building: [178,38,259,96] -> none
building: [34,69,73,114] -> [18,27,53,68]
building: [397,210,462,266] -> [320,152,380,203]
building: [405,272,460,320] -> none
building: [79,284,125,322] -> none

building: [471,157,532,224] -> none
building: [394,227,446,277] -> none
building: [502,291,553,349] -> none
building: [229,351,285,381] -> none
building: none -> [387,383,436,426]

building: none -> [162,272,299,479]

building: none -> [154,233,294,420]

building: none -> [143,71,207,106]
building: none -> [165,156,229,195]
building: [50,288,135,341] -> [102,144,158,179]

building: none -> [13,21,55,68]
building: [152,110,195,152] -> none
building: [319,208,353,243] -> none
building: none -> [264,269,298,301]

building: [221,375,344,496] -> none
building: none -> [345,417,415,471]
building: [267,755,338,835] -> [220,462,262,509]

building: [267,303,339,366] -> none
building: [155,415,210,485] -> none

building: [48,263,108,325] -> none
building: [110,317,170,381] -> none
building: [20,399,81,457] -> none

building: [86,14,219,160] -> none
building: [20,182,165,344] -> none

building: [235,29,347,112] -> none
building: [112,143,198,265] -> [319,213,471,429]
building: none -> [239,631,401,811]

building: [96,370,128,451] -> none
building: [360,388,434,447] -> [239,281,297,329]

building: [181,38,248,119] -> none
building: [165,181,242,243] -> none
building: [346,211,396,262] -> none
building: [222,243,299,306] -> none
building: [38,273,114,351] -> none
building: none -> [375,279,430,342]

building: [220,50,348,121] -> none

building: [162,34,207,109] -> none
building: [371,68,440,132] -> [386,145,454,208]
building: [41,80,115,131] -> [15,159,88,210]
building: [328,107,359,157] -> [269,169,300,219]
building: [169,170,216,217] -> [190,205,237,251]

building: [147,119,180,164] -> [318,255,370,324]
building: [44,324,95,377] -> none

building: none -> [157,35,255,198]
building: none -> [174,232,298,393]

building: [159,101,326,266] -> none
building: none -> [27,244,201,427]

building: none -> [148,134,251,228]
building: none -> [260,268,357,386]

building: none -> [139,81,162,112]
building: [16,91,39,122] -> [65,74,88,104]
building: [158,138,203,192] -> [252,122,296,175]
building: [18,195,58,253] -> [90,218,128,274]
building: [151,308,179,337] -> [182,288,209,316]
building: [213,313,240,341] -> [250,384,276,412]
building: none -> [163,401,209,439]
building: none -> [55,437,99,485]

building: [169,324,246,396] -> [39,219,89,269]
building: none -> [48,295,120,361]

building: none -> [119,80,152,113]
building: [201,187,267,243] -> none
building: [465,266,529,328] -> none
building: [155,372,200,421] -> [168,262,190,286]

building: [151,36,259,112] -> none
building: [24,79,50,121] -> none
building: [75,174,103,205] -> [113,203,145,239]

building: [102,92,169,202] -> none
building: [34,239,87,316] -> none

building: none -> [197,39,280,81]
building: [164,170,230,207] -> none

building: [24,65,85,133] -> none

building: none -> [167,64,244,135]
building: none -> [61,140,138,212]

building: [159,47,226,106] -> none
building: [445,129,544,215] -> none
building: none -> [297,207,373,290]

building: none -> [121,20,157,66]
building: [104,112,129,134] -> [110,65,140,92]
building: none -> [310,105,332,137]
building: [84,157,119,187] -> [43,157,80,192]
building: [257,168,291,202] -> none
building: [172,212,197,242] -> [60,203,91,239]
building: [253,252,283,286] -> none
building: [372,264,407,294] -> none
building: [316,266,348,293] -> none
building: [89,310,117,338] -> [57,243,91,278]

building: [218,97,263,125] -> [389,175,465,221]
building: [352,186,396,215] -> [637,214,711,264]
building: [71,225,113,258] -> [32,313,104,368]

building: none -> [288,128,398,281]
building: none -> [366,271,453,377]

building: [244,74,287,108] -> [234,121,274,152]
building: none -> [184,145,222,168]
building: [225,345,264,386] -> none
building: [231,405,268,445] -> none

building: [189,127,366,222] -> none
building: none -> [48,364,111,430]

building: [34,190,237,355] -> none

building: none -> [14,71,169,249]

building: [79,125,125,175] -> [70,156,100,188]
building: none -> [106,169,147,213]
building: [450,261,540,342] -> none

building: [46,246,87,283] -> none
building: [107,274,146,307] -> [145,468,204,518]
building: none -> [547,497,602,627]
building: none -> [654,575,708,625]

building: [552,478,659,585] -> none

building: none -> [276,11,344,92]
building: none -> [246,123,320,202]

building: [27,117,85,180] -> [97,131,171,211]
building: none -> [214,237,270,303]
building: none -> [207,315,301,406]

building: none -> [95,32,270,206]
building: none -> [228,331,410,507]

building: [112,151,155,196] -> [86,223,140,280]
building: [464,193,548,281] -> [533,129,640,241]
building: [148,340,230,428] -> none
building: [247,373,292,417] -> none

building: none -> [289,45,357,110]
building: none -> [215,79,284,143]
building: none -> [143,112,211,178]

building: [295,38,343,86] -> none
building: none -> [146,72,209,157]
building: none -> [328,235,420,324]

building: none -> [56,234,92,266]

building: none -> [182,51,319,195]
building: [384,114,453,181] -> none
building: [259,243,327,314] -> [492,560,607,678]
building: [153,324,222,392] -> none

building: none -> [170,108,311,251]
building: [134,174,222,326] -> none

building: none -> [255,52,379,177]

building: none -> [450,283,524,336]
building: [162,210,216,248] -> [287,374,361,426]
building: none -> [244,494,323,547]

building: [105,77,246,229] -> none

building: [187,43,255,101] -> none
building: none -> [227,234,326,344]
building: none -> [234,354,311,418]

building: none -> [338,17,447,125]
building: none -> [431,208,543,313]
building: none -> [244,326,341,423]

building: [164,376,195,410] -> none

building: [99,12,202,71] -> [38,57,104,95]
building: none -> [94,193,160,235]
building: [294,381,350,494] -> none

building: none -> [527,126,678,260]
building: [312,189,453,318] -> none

+ + + +

Try it – Nothing should appear in the answer except the lines above from the line with "building: [71,225,113,258] ->" through the line with "building: none -> [94,193,160,235]", both included, written out exactly.

Answer section –
building: [71,225,113,258] -> [32,313,104,368]

building: none -> [288,128,398,281]
building: none -> [366,271,453,377]

building: [244,74,287,108] -> [234,121,274,152]
building: none -> [184,145,222,168]
building: [225,345,264,386] -> none
building: [231,405,268,445] -> none

building: [189,127,366,222] -> none
building: none -> [48,364,111,430]

building: [34,190,237,355] -> none

building: none -> [14,71,169,249]

building: [79,125,125,175] -> [70,156,100,188]
building: none -> [106,169,147,213]
building: [450,261,540,342] -> none

building: [46,246,87,283] -> none
building: [107,274,146,307] -> [145,468,204,518]
building: none -> [547,497,602,627]
building: none -> [654,575,708,625]

building: [552,478,659,585] -> none

building: none -> [276,11,344,92]
building: none -> [246,123,320,202]

building: [27,117,85,180] -> [97,131,171,211]
building: none -> [214,237,270,303]
building: none -> [207,315,301,406]

building: none -> [95,32,270,206]
building: none -> [228,331,410,507]

building: [112,151,155,196] -> [86,223,140,280]
building: [464,193,548,281] -> [533,129,640,241]
building: [148,340,230,428] -> none
building: [247,373,292,417] -> none

building: none -> [289,45,357,110]
building: none -> [215,79,284,143]
building: none -> [143,112,211,178]

building: [295,38,343,86] -> none
building: none -> [146,72,209,157]
building: none -> [328,235,420,324]

building: none -> [56,234,92,266]

building: none -> [182,51,319,195]
building: [384,114,453,181] -> none
building: [259,243,327,314] -> [492,560,607,678]
building: [153,324,222,392] -> none

building: none -> [170,108,311,251]
building: [134,174,222,326] -> none

building: none -> [255,52,379,177]

building: none -> [450,283,524,336]
building: [162,210,216,248] -> [287,374,361,426]
building: none -> [244,494,323,547]

building: [105,77,246,229] -> none

building: [187,43,255,101] -> none
building: none -> [227,234,326,344]
building: none -> [234,354,311,418]

building: none -> [338,17,447,125]
building: none -> [431,208,543,313]
building: none -> [244,326,341,423]

building: [164,376,195,410] -> none

building: [99,12,202,71] -> [38,57,104,95]
building: none -> [94,193,160,235]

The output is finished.